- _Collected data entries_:
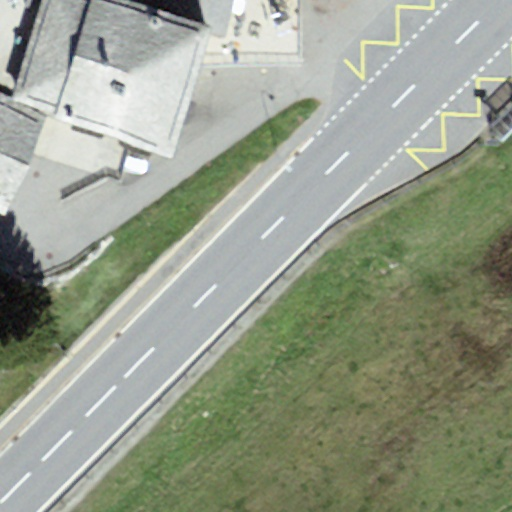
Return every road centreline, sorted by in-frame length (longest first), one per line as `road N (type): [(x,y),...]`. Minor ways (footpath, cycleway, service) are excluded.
road 1 (primary): [(387,114),(0,506)]
road 2 (residential): [(387,114),(296,86),(126,212),(63,232),(0,225)]
road 3 (primary): [(494,3),(387,114)]
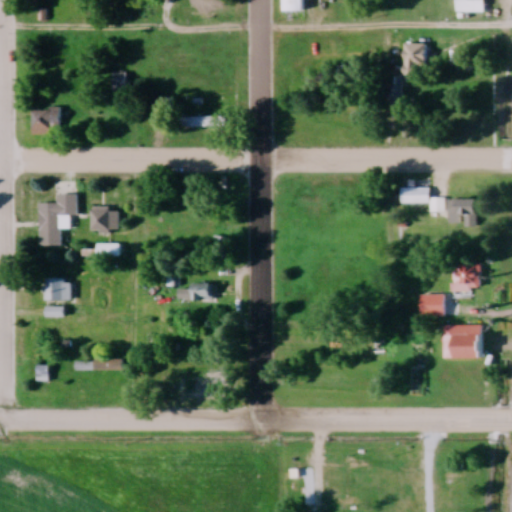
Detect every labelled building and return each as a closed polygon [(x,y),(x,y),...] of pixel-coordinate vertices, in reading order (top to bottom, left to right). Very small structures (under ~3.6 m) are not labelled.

- _Short problem_: Rewrite the records above with "labelled" replaced by "annotated" and nothing else changed. Leave out the pictures.

- _Response below_:
Return every road centreline, sorted by in-frame length (longest first), one per line as `road N (type): [(x,y),...]`. Minor ways (footpath, cycleway, service) are excluded.
road 1 (primary): [(387,114),(0,506)]
road 2 (residential): [(387,114),(296,86),(126,212),(63,232),(0,225)]
road 3 (primary): [(494,3),(387,114)]
Detect every annotated building and return each as a closed polygon [(x,y),(x,y),...] of pixel-coordinate vertices, in reading order (top to bottom, left to right). Very small structures (under ~3.6 m) are not annotated.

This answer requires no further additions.